• **WHAT YOU WILL DO**
Images don't belong in the copy. Output the rest of the data exactly.

DATASET RECORDS START

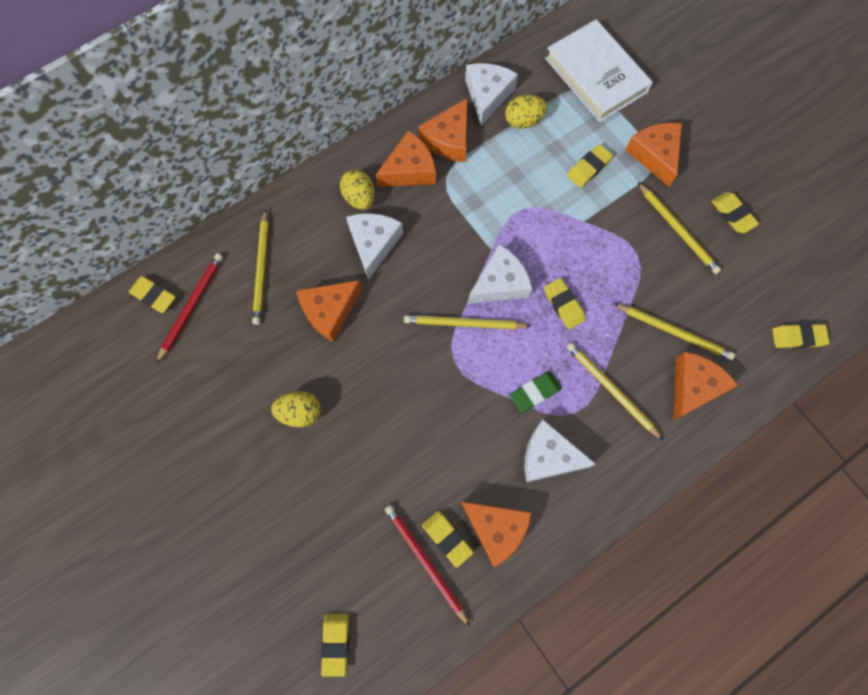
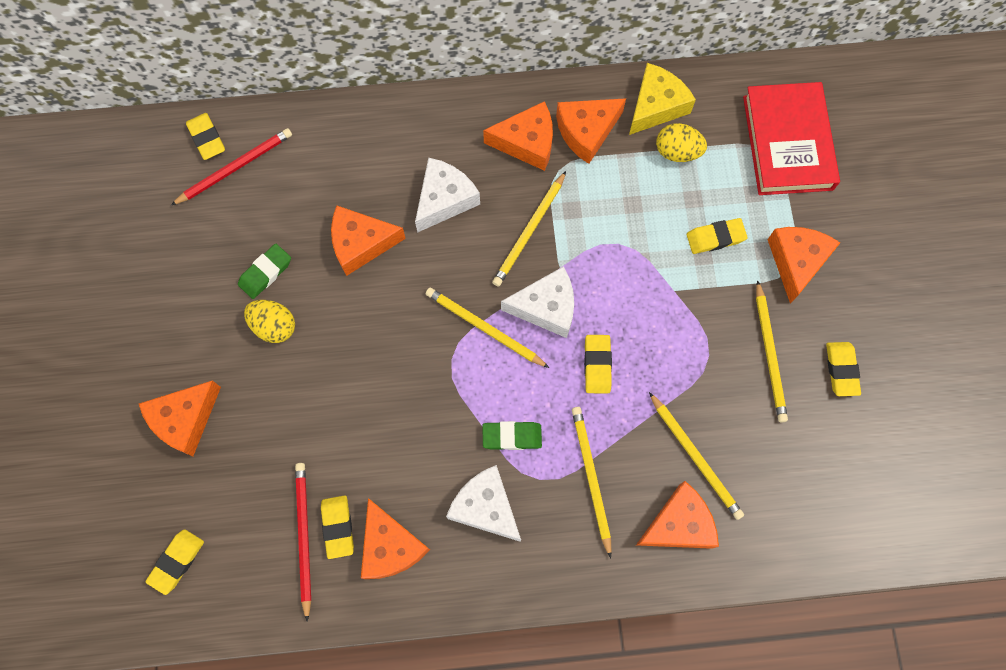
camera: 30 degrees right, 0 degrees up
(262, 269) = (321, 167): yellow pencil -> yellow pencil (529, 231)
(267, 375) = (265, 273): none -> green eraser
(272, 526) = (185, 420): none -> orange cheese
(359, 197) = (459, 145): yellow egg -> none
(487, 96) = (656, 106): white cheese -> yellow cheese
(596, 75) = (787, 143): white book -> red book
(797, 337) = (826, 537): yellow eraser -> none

DATASET RECORDS END

• **TASK ANSWER**
camera: 30 degrees right, 0 degrees up
(262, 269) = (321, 167): yellow pencil -> yellow pencil (529, 231)
(267, 375) = (265, 273): none -> green eraser
(272, 526) = (185, 420): none -> orange cheese
(359, 197) = (459, 145): yellow egg -> none
(487, 96) = (656, 106): white cheese -> yellow cheese
(596, 75) = (787, 143): white book -> red book
(797, 337) = (826, 537): yellow eraser -> none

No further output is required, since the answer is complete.